(MATERIAL PROVIDED)
Content starts
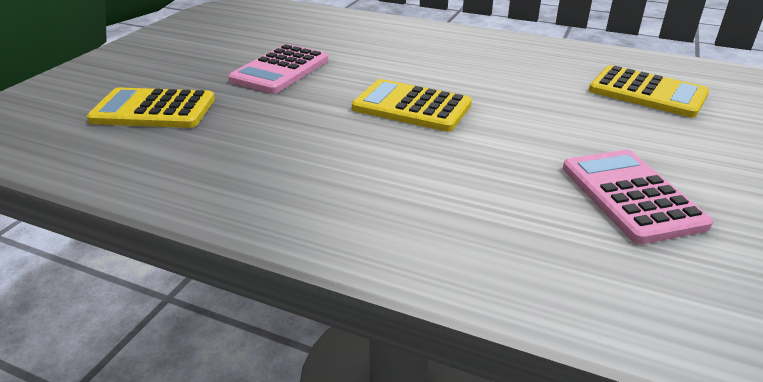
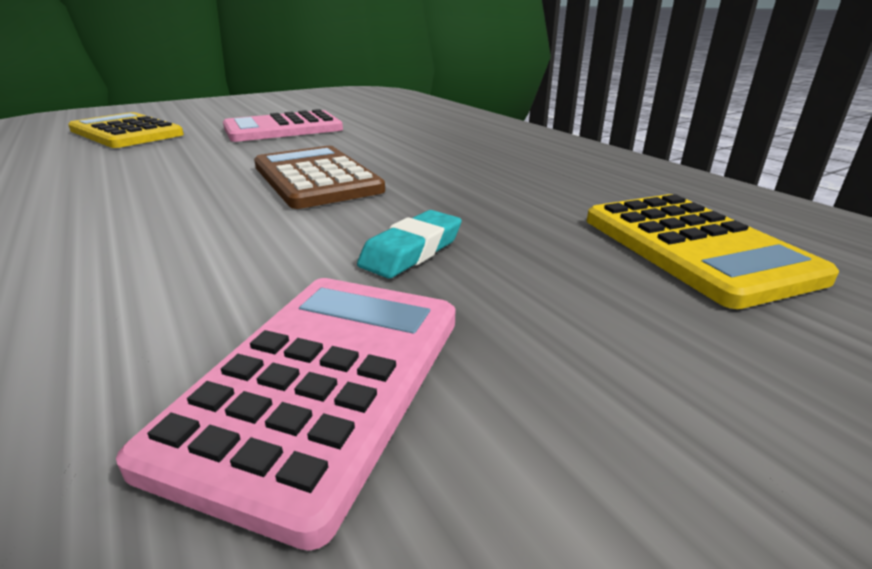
camera: 35 degrees right, 5 degrees down
(411, 107) = (316, 178): yellow calculator -> brown calculator
(554, 134) = (411, 251): none -> turquoise eraser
Content ends
(WHAT IS NEEDED)
Print nothing but the lines from the one containing "(411, 107) = (316, 178): yellow" through the end of the listing above, exactly as written.

(FINISHED EXERCISE)
(411, 107) = (316, 178): yellow calculator -> brown calculator
(554, 134) = (411, 251): none -> turquoise eraser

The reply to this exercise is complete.